AIM OF THE EXERCISE
If a line in the listing includes the word "moved", copy it out.

DATA EXTRACTS

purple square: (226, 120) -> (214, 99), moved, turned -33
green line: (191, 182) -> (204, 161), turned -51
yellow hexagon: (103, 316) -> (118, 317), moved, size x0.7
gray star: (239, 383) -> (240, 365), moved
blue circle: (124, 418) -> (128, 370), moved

...

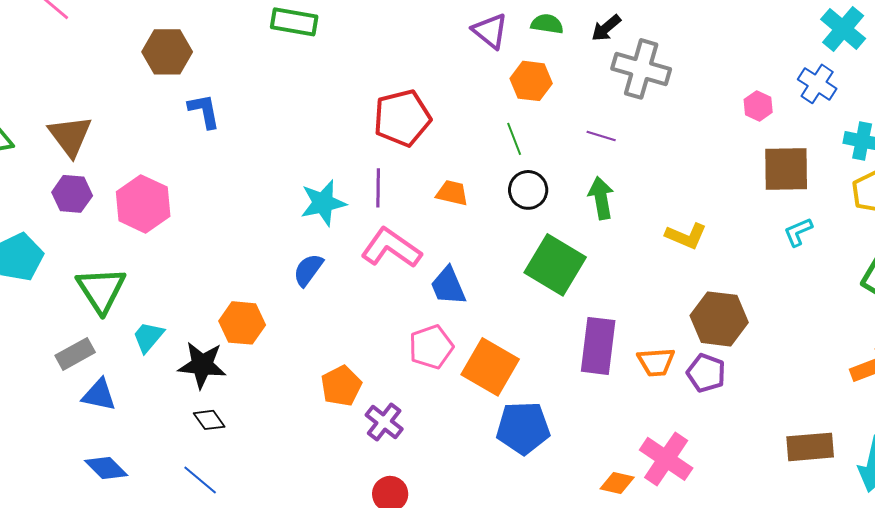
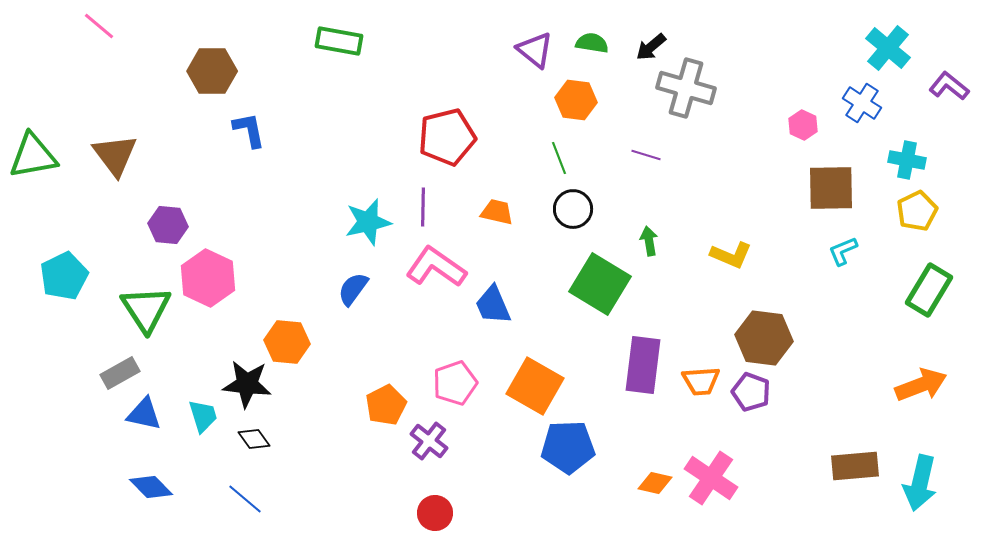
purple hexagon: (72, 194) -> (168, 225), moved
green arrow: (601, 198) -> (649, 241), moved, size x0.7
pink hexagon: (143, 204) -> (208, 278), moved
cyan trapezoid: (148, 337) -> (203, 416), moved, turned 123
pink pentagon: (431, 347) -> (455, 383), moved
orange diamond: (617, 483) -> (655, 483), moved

SOLUTION TO THIS PROBLEM
purple square: (226, 120) -> (214, 99), moved, turned -33
yellow hexagon: (103, 316) -> (118, 317), moved, size x0.7
gray star: (239, 383) -> (240, 365), moved
blue circle: (124, 418) -> (128, 370), moved
purple hexagon: (72, 194) -> (168, 225), moved
green arrow: (601, 198) -> (649, 241), moved, size x0.7
pink hexagon: (143, 204) -> (208, 278), moved
cyan trapezoid: (148, 337) -> (203, 416), moved, turned 123
pink pentagon: (431, 347) -> (455, 383), moved
orange diamond: (617, 483) -> (655, 483), moved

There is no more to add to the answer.